Assigned task: Read the lines of the data below and retrieve those with "right".
[Raw data Boundary: Start]
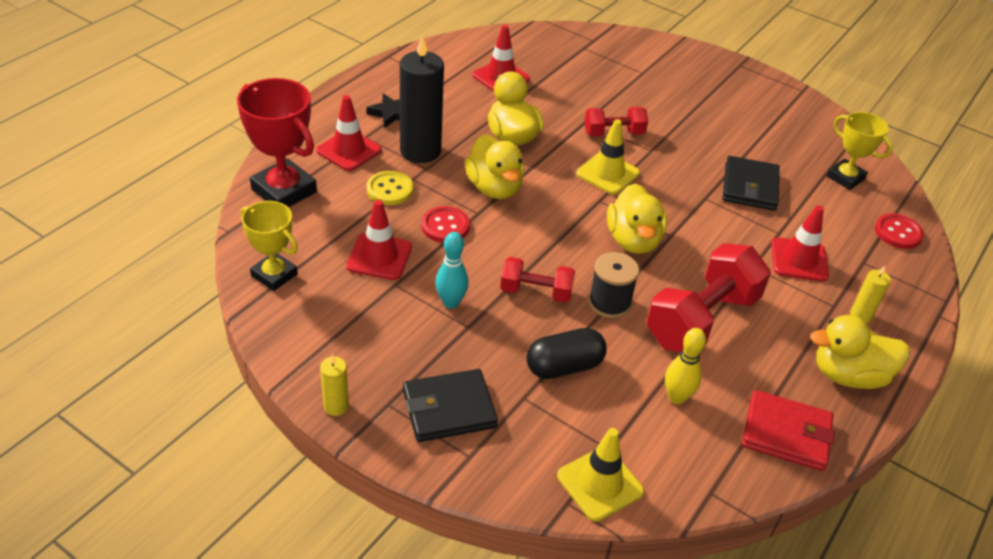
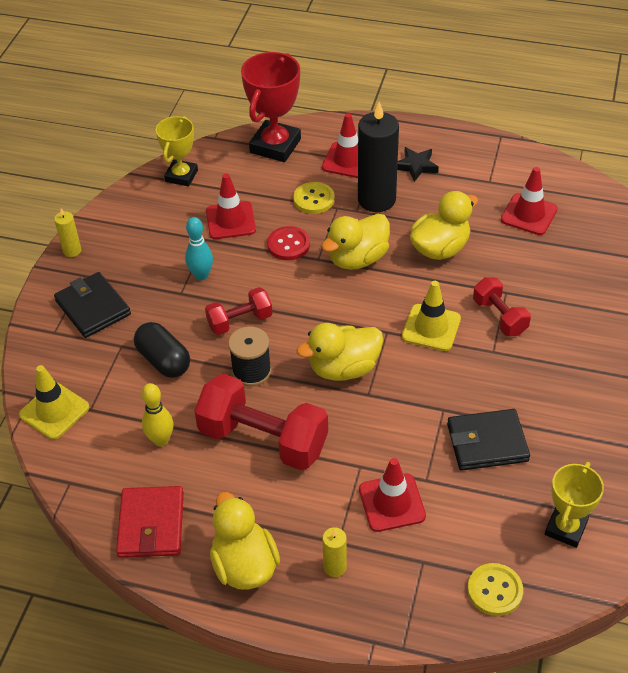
camera: 75 degrees right, 5 degrees up
red dumbbell [500,257,575,303] -> red dumbbell turned 75 degrees clockwise [205,287,273,335]
red button [875,213,924,249] -> yellow button [467,563,523,616]

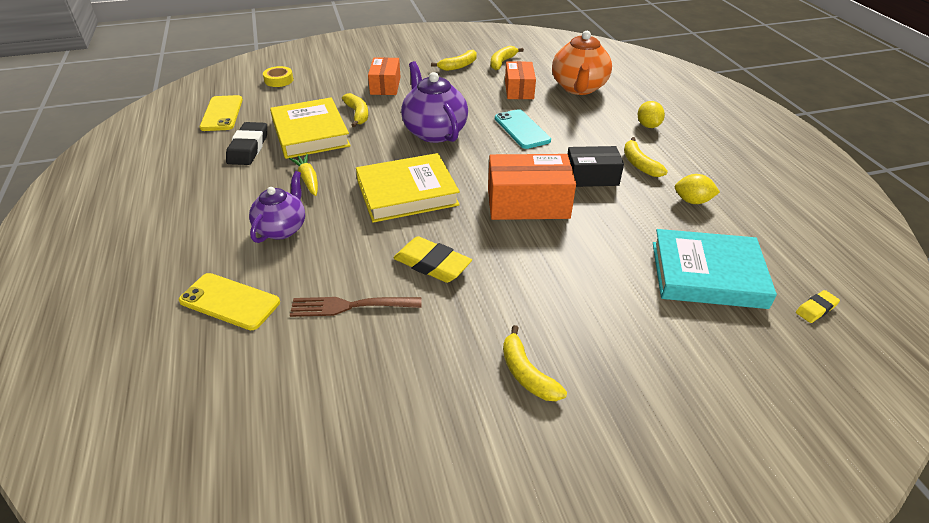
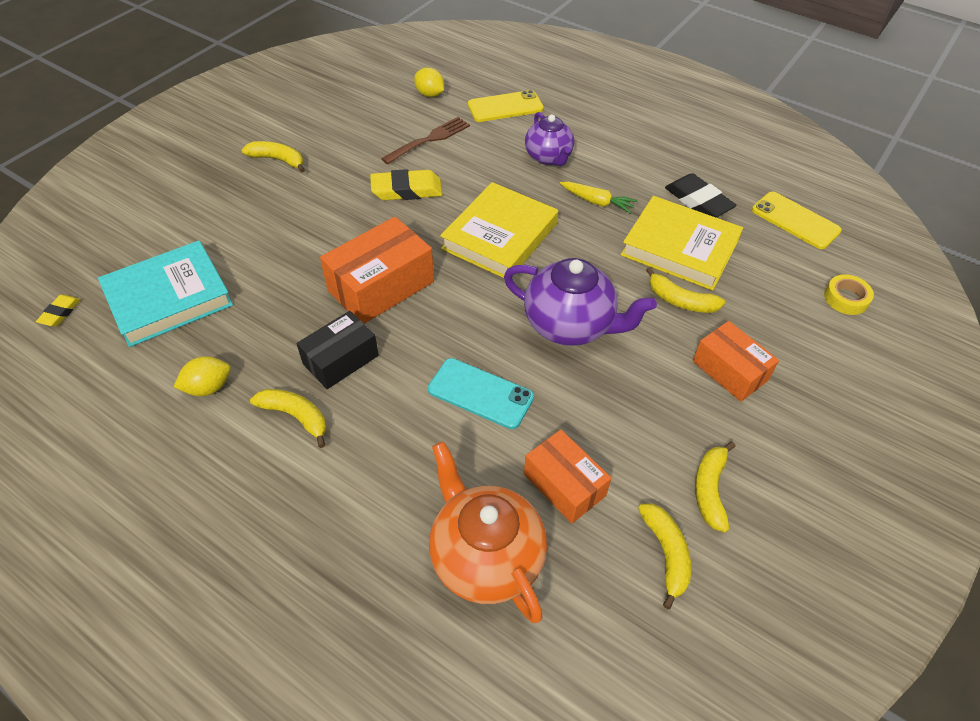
camera: 140 degrees right, 10 degrees up
yellow lemon [638,101,665,128] -> yellow lemon moved to [414,68,444,97]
[Raw data Boundary: End]
The completed task:
camera: 75 degrees right, 5 degrees up
camera: 140 degrees right, 10 degrees up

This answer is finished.